## LISTING
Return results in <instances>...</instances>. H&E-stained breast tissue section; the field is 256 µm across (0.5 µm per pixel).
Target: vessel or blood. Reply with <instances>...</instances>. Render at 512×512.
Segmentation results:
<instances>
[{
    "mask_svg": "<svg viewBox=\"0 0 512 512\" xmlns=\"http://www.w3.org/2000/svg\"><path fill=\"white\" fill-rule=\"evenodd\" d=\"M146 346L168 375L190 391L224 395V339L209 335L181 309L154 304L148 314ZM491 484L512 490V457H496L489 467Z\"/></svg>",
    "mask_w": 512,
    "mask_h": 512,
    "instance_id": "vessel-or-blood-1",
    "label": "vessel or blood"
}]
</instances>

## PROBLEM REQUIREMENTS
The records above are to be repeated exactly, in their entirety.

## TASK RESULT
Return results in <instances>...</instances>. H&E-stained breast tissue section; the field is 256 µm across (0.5 µm per pixel).
Target: vessel or blood. Reply with <instances>...</instances>. Render at 512×512.
Segmentation results:
<instances>
[{
    "mask_svg": "<svg viewBox=\"0 0 512 512\" xmlns=\"http://www.w3.org/2000/svg\"><path fill=\"white\" fill-rule=\"evenodd\" d=\"M146 346L168 375L190 391L224 395V339L209 335L181 309L154 304L148 314ZM491 484L512 490V457H496L489 467Z\"/></svg>",
    "mask_w": 512,
    "mask_h": 512,
    "instance_id": "vessel-or-blood-1",
    "label": "vessel or blood"
}]
</instances>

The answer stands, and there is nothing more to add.